_About this exercise_. Scan the material for "bear". Copy every line it appears in.

_Exercise data_.
::::::::::

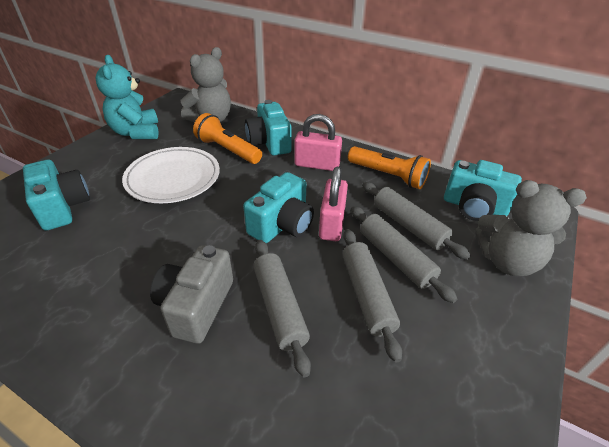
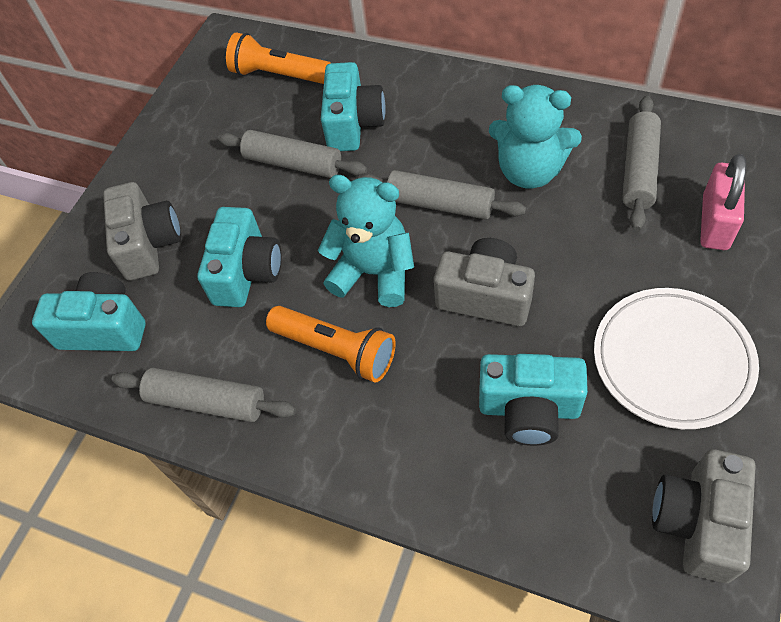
grey camera: 1 -> 3
grey teddy bear: 2 -> 0
pink padlock: 2 -> 1
turquoise teddy bear: 1 -> 2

::::::::::

_Solution to this task_.
grey teddy bear: 2 -> 0
turquoise teddy bear: 1 -> 2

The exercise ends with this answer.